- **Your objective**:
Below is a listing. Set down exactly the lines from the one containing "blue plate: 4 -> 3" through the one containing "grey plate: 3 -> 4", both ends included, and leave out the rest.

- **Exercise data**:
• • • • • • •

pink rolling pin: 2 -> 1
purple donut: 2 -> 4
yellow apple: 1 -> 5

• • • • • • •

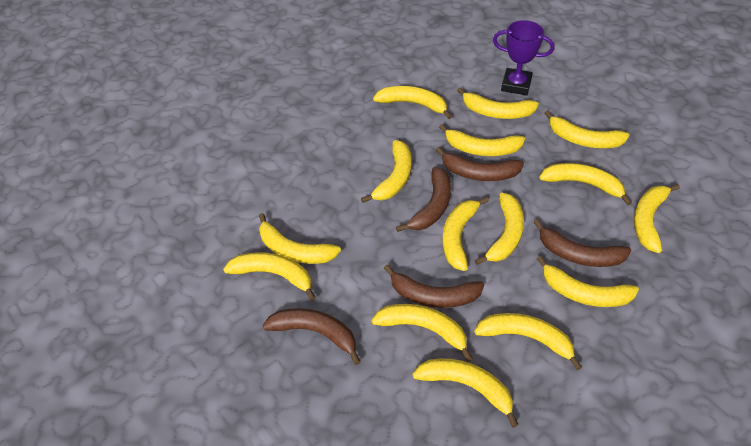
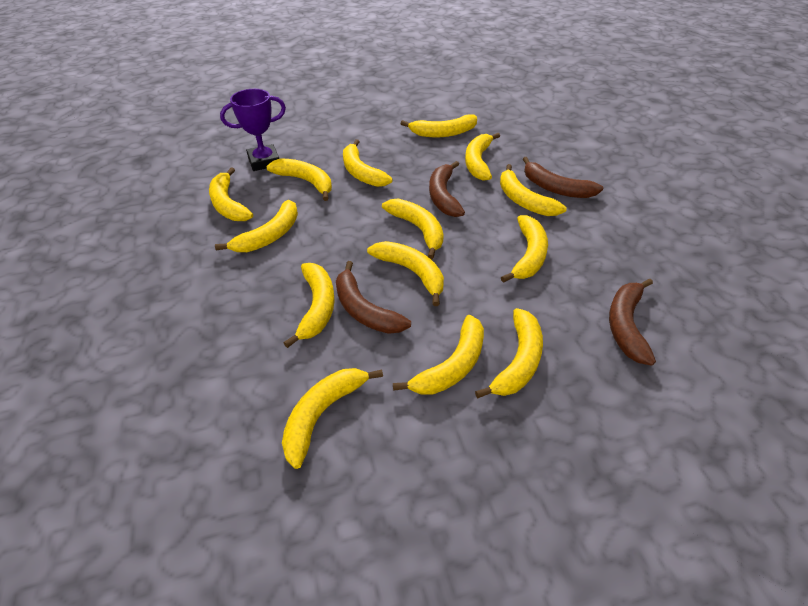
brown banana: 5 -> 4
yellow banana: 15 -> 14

• • • • • • •

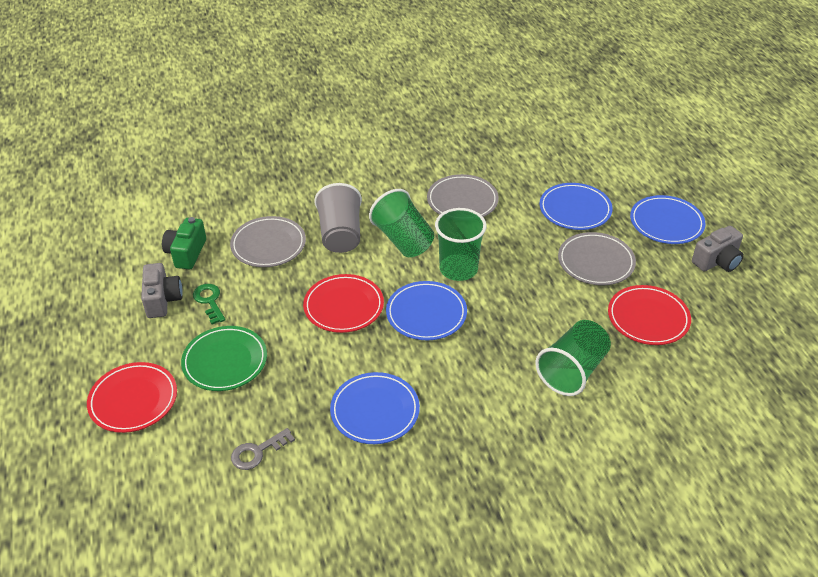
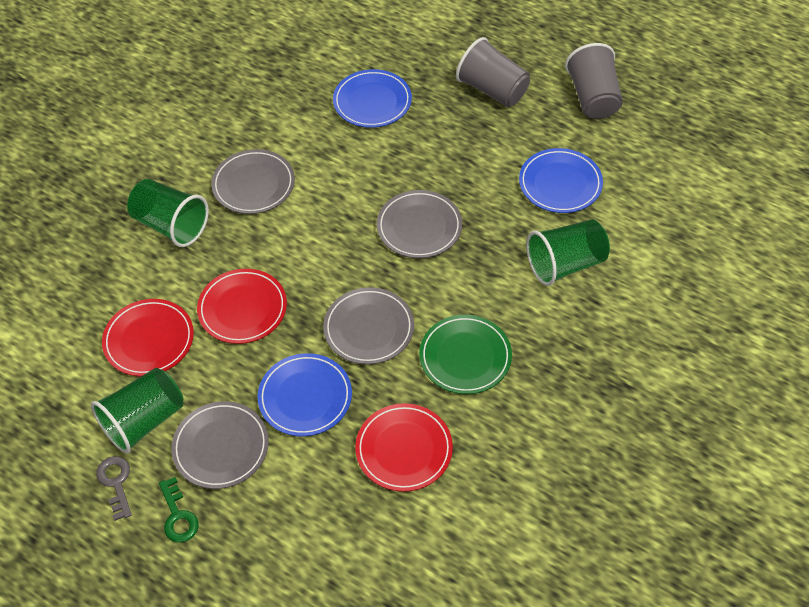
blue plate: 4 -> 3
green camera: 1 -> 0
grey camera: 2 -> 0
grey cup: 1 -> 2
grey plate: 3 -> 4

• • • • • • •

- **Answer to this exercise**:
blue plate: 4 -> 3
green camera: 1 -> 0
grey camera: 2 -> 0
grey cup: 1 -> 2
grey plate: 3 -> 4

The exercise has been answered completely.